**Task objective:**
The lines to copy are those holding the string "none" in the entries below.

*** Opening of The data ***

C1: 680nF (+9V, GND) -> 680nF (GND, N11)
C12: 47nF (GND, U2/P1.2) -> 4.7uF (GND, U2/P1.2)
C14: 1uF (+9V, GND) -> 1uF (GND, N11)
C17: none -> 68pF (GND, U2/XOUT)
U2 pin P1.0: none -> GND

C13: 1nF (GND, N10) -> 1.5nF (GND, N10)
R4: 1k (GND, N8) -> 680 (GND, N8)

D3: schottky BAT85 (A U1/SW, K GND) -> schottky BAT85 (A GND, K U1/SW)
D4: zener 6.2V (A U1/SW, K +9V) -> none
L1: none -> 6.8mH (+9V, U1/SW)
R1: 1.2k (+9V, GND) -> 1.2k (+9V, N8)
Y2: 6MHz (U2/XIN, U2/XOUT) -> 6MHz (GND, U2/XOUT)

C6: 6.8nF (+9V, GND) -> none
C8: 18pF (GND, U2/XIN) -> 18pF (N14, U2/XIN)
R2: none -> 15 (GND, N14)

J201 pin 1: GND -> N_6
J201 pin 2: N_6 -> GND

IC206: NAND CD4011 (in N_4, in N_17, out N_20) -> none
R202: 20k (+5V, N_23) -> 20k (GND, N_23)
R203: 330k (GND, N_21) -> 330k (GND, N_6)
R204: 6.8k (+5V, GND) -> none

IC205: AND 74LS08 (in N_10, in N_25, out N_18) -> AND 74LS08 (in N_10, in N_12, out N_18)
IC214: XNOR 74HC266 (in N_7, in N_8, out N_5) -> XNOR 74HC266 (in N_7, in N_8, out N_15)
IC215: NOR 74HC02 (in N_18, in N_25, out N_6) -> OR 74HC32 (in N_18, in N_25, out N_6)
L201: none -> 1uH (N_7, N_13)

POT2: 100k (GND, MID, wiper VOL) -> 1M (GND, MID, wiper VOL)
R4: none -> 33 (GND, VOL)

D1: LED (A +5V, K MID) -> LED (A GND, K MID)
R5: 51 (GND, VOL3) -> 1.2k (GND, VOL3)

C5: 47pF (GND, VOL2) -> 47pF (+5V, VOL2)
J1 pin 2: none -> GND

*** Close of The data ***

**Output of the exercise:**
C17: none -> 68pF (GND, U2/XOUT)
U2 pin P1.0: none -> GND
D4: zener 6.2V (A U1/SW, K +9V) -> none
L1: none -> 6.8mH (+9V, U1/SW)
C6: 6.8nF (+9V, GND) -> none
R2: none -> 15 (GND, N14)
IC206: NAND CD4011 (in N_4, in N_17, out N_20) -> none
R204: 6.8k (+5V, GND) -> none
L201: none -> 1uH (N_7, N_13)
R4: none -> 33 (GND, VOL)
J1 pin 2: none -> GND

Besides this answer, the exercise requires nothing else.